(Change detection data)
+++

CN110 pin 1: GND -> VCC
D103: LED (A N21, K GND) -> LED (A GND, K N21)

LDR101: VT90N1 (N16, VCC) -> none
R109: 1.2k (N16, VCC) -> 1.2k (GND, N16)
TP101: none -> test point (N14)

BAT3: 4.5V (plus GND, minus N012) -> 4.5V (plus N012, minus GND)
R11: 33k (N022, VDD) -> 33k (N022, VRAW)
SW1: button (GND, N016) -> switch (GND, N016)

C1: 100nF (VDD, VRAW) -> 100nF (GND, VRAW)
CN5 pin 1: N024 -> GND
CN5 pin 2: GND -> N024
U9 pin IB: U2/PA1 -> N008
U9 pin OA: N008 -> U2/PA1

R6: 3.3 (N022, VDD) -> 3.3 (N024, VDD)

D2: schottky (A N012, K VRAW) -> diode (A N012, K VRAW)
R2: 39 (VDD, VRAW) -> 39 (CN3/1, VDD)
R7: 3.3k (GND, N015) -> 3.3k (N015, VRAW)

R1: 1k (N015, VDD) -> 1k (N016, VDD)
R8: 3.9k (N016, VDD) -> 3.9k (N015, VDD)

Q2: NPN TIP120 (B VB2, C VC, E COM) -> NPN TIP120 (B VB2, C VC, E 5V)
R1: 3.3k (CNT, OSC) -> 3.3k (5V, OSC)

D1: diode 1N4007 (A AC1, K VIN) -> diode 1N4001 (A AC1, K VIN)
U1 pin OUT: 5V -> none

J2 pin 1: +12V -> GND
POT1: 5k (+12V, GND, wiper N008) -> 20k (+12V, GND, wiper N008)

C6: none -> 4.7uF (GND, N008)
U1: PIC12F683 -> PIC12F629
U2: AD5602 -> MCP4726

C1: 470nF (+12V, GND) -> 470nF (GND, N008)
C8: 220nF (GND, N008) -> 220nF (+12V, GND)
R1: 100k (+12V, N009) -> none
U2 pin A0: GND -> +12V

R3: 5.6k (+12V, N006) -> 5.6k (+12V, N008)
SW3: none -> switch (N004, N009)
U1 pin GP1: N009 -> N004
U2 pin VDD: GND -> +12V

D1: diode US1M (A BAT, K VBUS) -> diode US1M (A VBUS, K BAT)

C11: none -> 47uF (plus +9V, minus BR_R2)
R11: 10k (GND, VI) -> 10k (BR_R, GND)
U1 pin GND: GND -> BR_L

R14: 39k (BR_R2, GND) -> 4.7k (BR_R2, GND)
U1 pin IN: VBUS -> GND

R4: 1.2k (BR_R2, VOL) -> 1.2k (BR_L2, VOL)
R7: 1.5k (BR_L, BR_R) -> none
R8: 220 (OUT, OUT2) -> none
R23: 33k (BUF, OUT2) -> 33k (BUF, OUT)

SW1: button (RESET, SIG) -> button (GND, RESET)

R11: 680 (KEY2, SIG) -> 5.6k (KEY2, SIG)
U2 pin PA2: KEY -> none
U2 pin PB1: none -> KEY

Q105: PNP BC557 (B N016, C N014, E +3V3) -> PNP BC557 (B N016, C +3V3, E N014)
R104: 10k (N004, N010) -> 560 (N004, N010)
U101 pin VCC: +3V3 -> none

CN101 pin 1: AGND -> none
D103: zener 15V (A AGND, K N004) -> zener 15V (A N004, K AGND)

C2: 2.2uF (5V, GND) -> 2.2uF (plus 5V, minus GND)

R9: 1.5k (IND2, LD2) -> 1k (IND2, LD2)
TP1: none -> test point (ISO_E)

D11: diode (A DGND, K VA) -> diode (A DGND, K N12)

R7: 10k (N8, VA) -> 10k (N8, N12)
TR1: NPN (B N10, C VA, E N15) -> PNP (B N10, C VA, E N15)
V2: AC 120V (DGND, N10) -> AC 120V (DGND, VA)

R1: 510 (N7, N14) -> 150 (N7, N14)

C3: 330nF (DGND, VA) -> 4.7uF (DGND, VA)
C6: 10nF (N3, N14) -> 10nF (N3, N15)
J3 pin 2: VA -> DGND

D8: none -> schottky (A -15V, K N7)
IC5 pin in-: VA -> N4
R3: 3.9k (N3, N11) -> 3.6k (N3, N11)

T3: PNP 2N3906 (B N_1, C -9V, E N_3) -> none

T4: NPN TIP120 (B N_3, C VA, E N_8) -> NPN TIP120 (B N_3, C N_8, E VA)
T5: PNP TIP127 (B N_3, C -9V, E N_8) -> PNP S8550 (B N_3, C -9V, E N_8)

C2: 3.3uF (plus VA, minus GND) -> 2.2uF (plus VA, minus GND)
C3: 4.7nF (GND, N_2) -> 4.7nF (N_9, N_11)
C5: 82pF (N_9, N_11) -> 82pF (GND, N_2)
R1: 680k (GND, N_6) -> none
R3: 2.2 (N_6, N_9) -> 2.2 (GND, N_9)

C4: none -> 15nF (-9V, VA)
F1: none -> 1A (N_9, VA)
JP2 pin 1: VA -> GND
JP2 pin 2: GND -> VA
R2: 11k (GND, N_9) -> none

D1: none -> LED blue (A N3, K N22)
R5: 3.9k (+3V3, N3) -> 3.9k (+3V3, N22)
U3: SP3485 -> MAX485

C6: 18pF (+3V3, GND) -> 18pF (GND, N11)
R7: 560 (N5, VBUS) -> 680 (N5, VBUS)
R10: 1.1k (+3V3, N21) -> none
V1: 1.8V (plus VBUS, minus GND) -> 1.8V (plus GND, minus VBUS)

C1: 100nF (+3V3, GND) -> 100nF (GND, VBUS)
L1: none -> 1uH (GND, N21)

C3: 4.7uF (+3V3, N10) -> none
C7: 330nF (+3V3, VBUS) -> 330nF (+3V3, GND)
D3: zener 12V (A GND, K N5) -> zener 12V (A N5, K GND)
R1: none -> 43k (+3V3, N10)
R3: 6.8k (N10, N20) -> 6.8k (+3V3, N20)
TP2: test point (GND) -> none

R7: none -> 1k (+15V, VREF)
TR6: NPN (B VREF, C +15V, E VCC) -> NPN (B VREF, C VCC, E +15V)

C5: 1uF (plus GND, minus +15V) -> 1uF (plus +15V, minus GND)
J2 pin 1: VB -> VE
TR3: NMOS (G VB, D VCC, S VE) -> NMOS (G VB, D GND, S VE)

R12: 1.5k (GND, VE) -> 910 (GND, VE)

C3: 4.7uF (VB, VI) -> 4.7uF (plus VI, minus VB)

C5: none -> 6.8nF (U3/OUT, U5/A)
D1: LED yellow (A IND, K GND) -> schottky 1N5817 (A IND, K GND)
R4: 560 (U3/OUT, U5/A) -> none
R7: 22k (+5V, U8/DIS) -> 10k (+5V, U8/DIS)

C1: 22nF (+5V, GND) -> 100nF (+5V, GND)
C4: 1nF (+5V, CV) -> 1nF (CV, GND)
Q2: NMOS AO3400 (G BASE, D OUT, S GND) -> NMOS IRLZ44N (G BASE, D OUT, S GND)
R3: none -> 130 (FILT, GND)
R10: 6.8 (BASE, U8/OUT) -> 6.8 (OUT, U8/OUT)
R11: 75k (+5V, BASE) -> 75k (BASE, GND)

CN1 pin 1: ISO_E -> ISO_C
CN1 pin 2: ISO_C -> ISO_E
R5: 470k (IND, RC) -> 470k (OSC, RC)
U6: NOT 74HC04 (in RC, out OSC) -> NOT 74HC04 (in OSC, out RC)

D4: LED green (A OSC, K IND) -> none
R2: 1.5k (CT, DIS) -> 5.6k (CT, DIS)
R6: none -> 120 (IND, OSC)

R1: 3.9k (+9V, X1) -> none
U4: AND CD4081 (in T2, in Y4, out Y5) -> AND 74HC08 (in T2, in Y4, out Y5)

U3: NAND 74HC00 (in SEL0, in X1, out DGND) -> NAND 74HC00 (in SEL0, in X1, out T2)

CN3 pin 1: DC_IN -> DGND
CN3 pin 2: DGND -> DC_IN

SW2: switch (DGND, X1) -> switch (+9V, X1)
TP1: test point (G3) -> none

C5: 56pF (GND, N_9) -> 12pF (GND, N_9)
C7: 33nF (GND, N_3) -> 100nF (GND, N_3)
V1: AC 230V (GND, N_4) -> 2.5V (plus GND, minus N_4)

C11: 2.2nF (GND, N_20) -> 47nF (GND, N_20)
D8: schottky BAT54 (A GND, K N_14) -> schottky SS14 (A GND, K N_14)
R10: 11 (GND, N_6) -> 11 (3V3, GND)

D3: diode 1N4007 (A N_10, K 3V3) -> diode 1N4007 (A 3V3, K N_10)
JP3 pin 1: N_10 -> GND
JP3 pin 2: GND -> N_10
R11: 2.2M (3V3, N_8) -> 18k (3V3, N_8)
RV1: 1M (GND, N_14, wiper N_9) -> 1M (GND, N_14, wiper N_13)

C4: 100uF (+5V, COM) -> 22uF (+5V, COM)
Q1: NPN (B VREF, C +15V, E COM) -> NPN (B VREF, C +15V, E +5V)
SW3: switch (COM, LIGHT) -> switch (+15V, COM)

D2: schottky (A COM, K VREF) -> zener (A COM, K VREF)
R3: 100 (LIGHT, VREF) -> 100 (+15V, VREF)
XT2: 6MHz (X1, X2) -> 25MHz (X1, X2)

+++

| DIRECTIONS FOR THIS TASK |
Starting with the line with "R1: 680k (GND, N_6) -> none" above and going on through the line with "C4: 1nF (+5V, CV) -> 1nF (CV, GND)", transcribe every line exactly, both ends included, and add nothing.

| YOUR RESPONSE |
R1: 680k (GND, N_6) -> none
R3: 2.2 (N_6, N_9) -> 2.2 (GND, N_9)

C4: none -> 15nF (-9V, VA)
F1: none -> 1A (N_9, VA)
JP2 pin 1: VA -> GND
JP2 pin 2: GND -> VA
R2: 11k (GND, N_9) -> none

D1: none -> LED blue (A N3, K N22)
R5: 3.9k (+3V3, N3) -> 3.9k (+3V3, N22)
U3: SP3485 -> MAX485

C6: 18pF (+3V3, GND) -> 18pF (GND, N11)
R7: 560 (N5, VBUS) -> 680 (N5, VBUS)
R10: 1.1k (+3V3, N21) -> none
V1: 1.8V (plus VBUS, minus GND) -> 1.8V (plus GND, minus VBUS)

C1: 100nF (+3V3, GND) -> 100nF (GND, VBUS)
L1: none -> 1uH (GND, N21)

C3: 4.7uF (+3V3, N10) -> none
C7: 330nF (+3V3, VBUS) -> 330nF (+3V3, GND)
D3: zener 12V (A GND, K N5) -> zener 12V (A N5, K GND)
R1: none -> 43k (+3V3, N10)
R3: 6.8k (N10, N20) -> 6.8k (+3V3, N20)
TP2: test point (GND) -> none

R7: none -> 1k (+15V, VREF)
TR6: NPN (B VREF, C +15V, E VCC) -> NPN (B VREF, C VCC, E +15V)

C5: 1uF (plus GND, minus +15V) -> 1uF (plus +15V, minus GND)
J2 pin 1: VB -> VE
TR3: NMOS (G VB, D VCC, S VE) -> NMOS (G VB, D GND, S VE)

R12: 1.5k (GND, VE) -> 910 (GND, VE)

C3: 4.7uF (VB, VI) -> 4.7uF (plus VI, minus VB)

C5: none -> 6.8nF (U3/OUT, U5/A)
D1: LED yellow (A IND, K GND) -> schottky 1N5817 (A IND, K GND)
R4: 560 (U3/OUT, U5/A) -> none
R7: 22k (+5V, U8/DIS) -> 10k (+5V, U8/DIS)

C1: 22nF (+5V, GND) -> 100nF (+5V, GND)
C4: 1nF (+5V, CV) -> 1nF (CV, GND)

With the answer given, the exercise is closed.